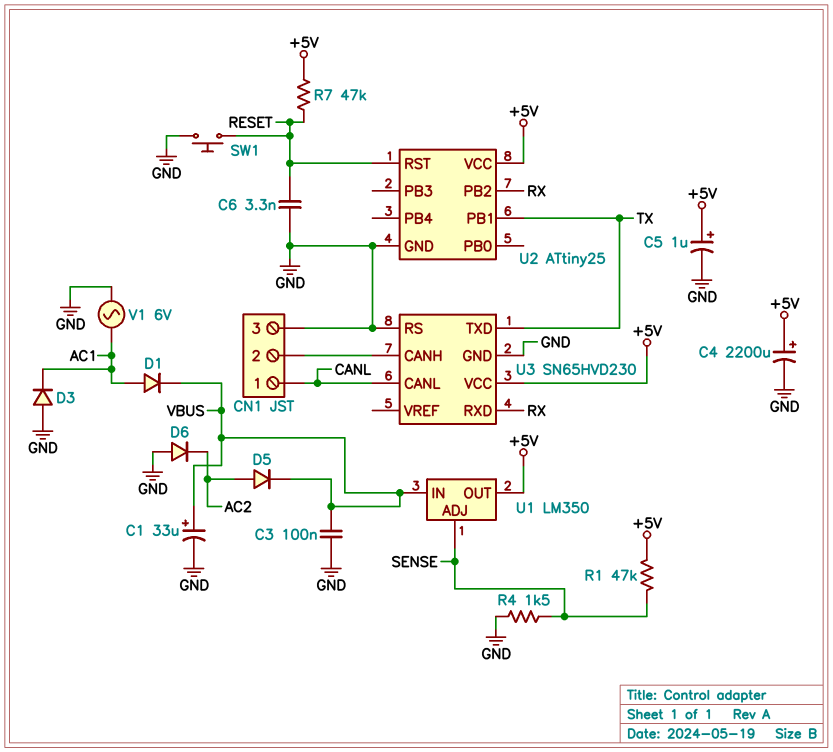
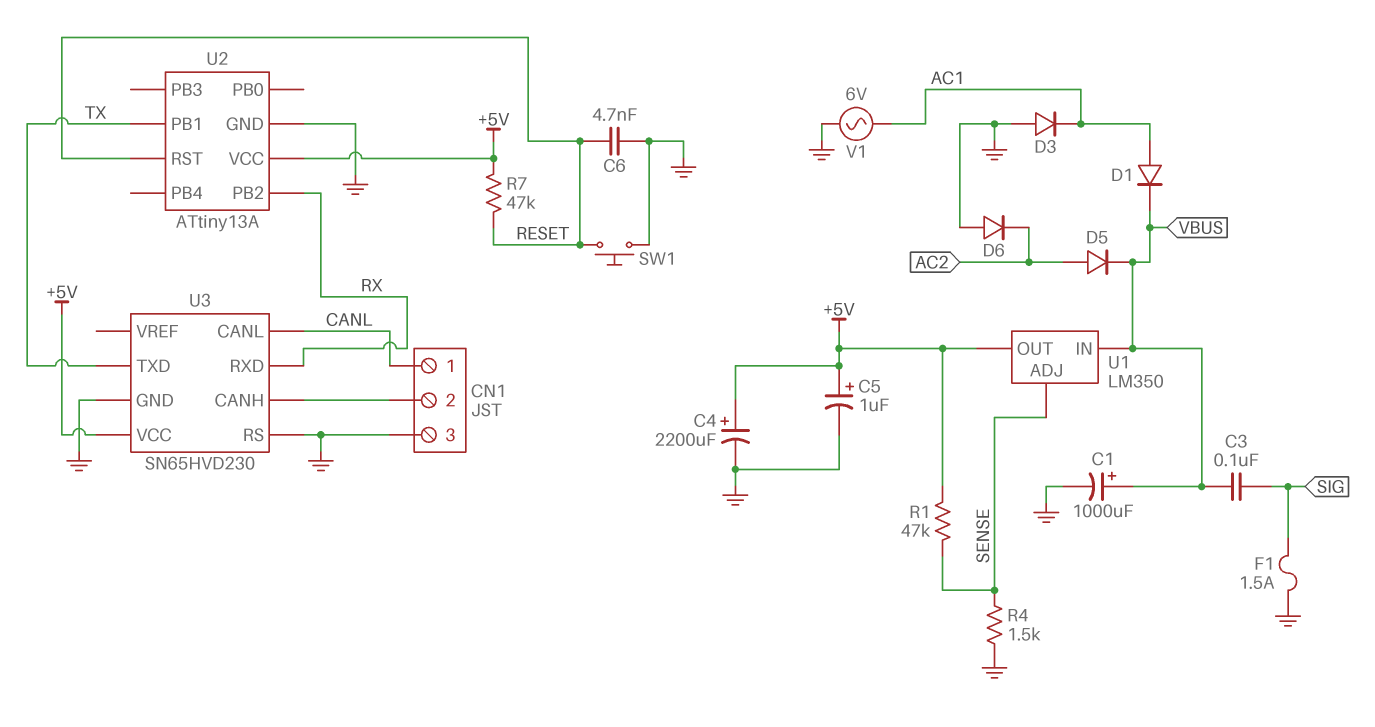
C1: 33uF (plus VBUS, minus GND) -> 1000uF (plus VBUS, minus GND)
C3: 100nF (GND, VBUS) -> 100nF (SIG, VBUS)
C6: 3.3nF (GND, RESET) -> 4.7nF (GND, RESET)
F1: none -> 1.5A (GND, SIG)
U2: ATtiny25 -> ATtiny13A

• _Task to carry out_: Print the listing verbatim, images excluded.

• _Your solution_:
C1: 33uF (plus VBUS, minus GND) -> 1000uF (plus VBUS, minus GND)
C3: 100nF (GND, VBUS) -> 100nF (SIG, VBUS)
C6: 3.3nF (GND, RESET) -> 4.7nF (GND, RESET)
F1: none -> 1.5A (GND, SIG)
U2: ATtiny25 -> ATtiny13A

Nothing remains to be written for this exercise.